_DATA BELOW_
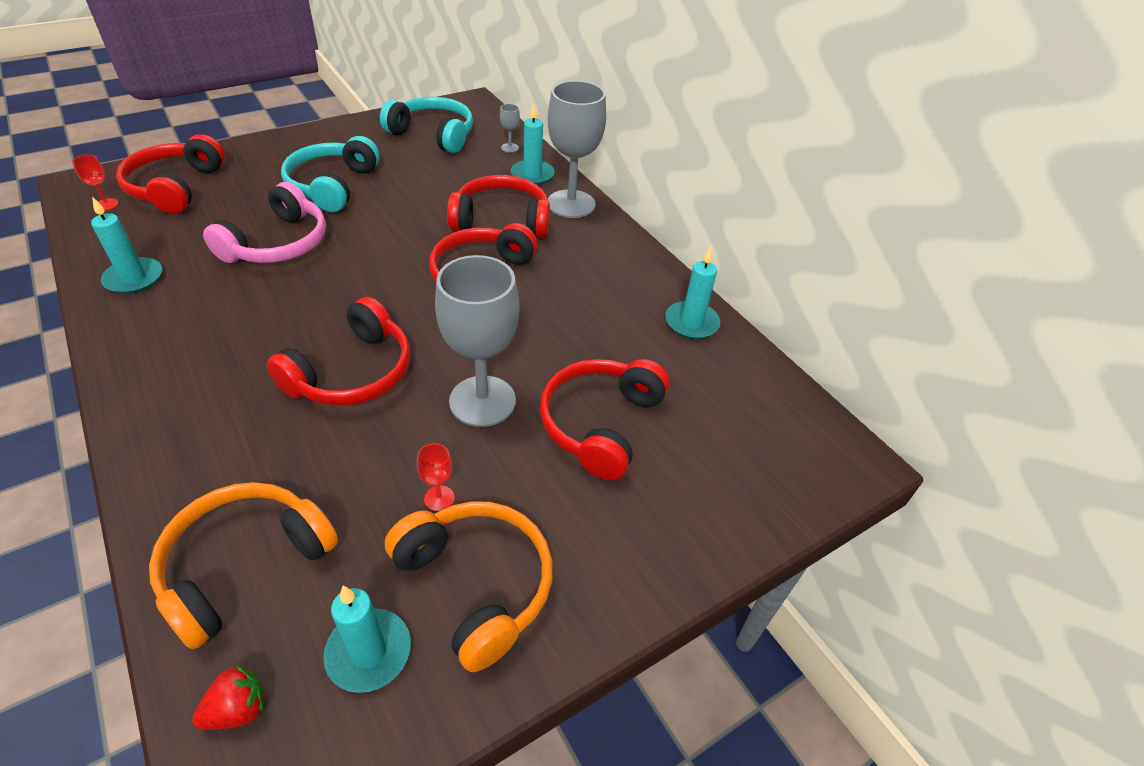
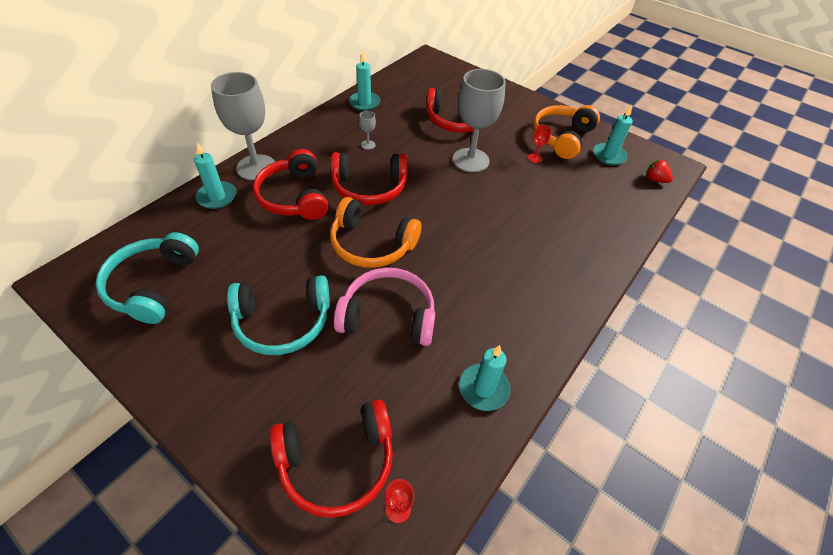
camera: 110 degrees left, 5 degrees up
(244, 564) = (613, 203): orange headphones -> orange headphones (371, 244)
(352, 372) = (486, 215): red headphones -> none
(510, 148) = (170, 222): grey goblet -> grey goblet (368, 145)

_WHAT YOU NEED TO DO_
This exercise needs every line of the listing that contains the word "headphones".

_WRITTEN ANSWER_
(244, 564) = (613, 203): orange headphones -> orange headphones (371, 244)
(352, 372) = (486, 215): red headphones -> none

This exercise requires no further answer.